### PROBLEM REQUIREMENTS:
Scan the entries for "notebook". Every line that holds it is to be copied.
********
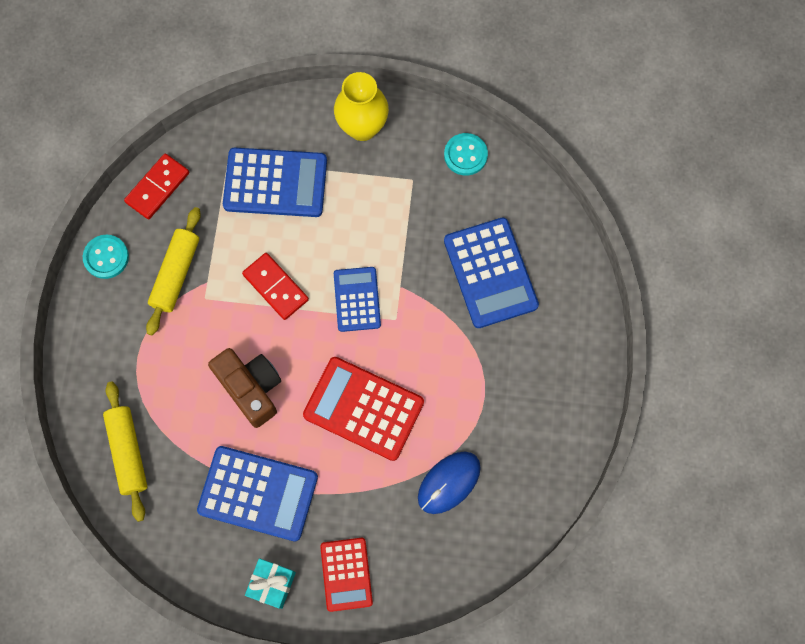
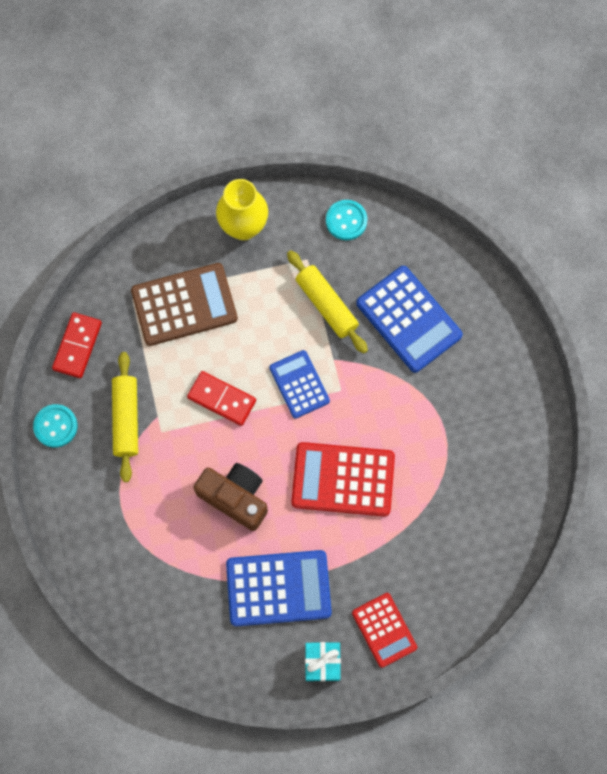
camera: 20 degrees left, 0 degrees up
yellow rolling pin [103,382,148,522] -> yellow rolling pin moved to [287,250,368,354]
blue calculator [223,148,327,217] -> brown calculator [131,263,238,346]
blue mouse [418,452,481,514] -> none

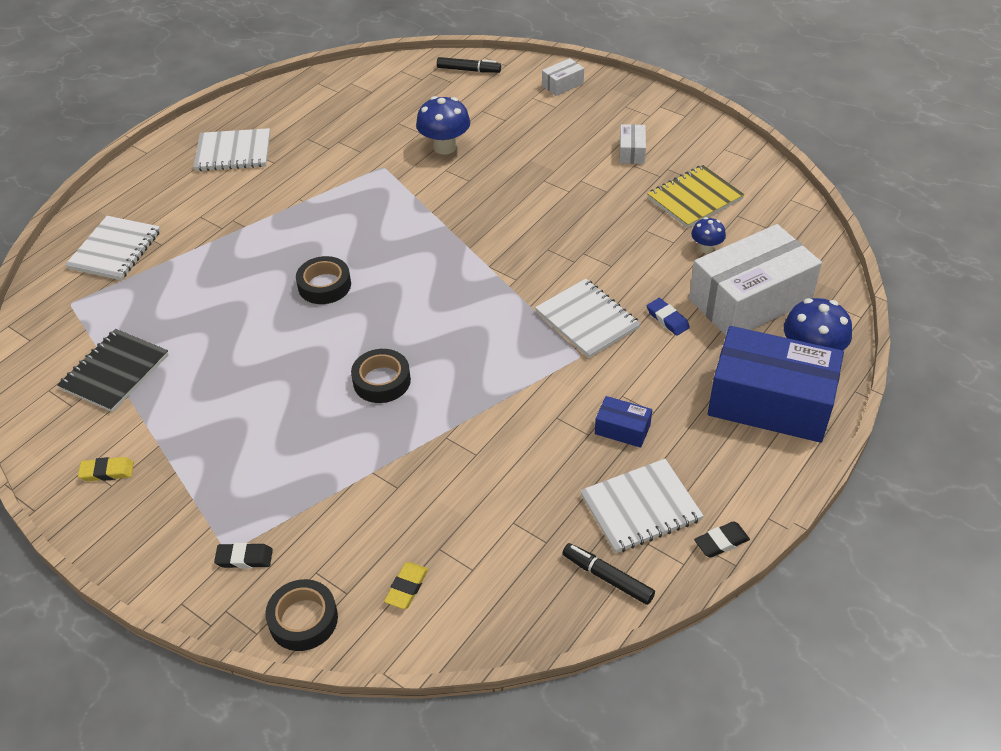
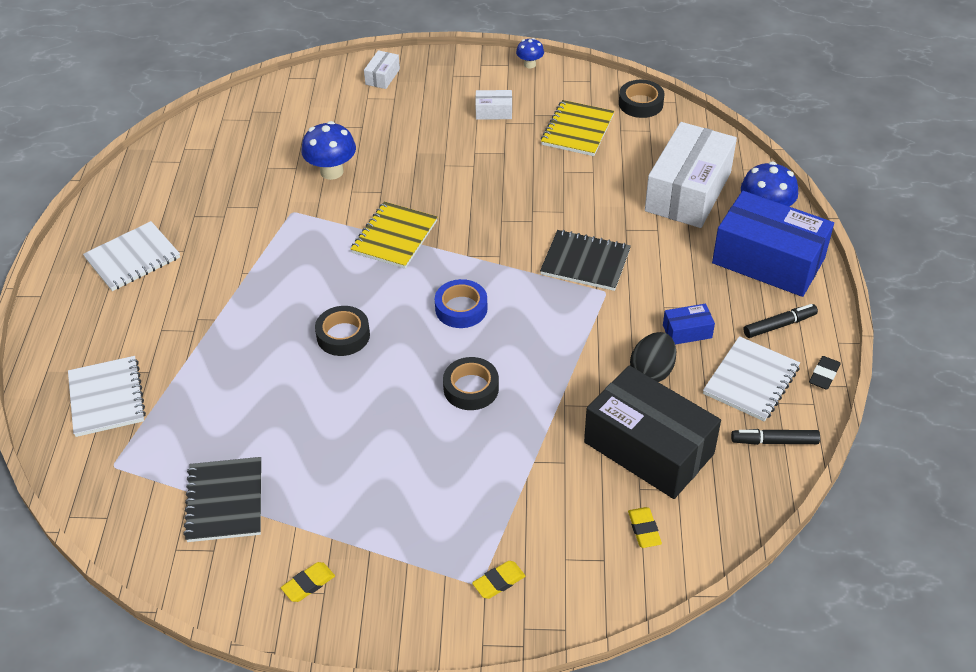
camera: 35 degrees left, 0 degrees up
black eraser [214,543,273,568] -> yellow eraser [472,561,525,599]
black tape [265,579,338,651] -> black tape moved to [619,80,665,118]
black marker [437,57,501,73] -> black marker moved to [743,304,818,338]
white notebook [535,279,641,358] -> black notebook [540,230,631,291]
white box [619,124,646,164] -> white box turned 60 degrees counterclockwise [475,90,512,120]
blue eraser [647,298,690,336] -> none
blue mushroom [691,217,726,253] -> blue mushroom moved to [516,38,544,68]
blue box [708,326,844,443] -> blue box turned 45 degrees clockwise [712,191,834,297]
none -> yellow notebook [351,201,437,269]
none -> blue tape [435,279,487,328]
none -> black box [584,365,721,499]
none -> black egg [630,332,676,382]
********
### ANSWER SPACE:
white notebook [535,279,641,358] -> black notebook [540,230,631,291]
none -> yellow notebook [351,201,437,269]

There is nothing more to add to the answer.